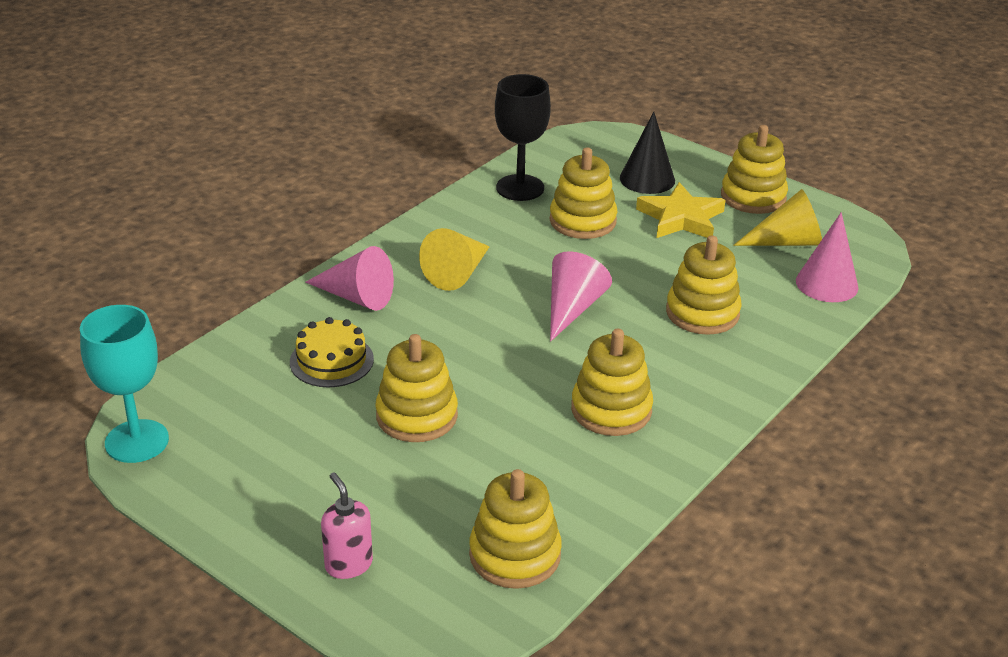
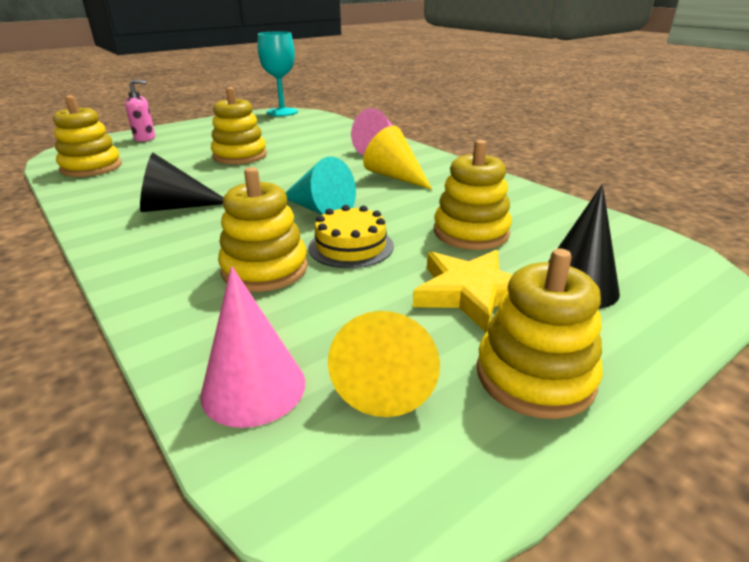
camera: 105 degrees right, 5 degrees down
(331, 360) = (314, 142): yellow cake -> yellow cake (351, 246)
(520, 188) = (540, 211): black goblet -> none
(572, 308) = (319, 209): pink cone -> turquoise cone
(611, 410) = (175, 207): yellow stacking toy -> black cone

What you should do: The "(520, 188) = (540, 211): black goblet -> none" line through the last line above: set these down exactly and add nothing else.

Written response:
(520, 188) = (540, 211): black goblet -> none
(572, 308) = (319, 209): pink cone -> turquoise cone
(611, 410) = (175, 207): yellow stacking toy -> black cone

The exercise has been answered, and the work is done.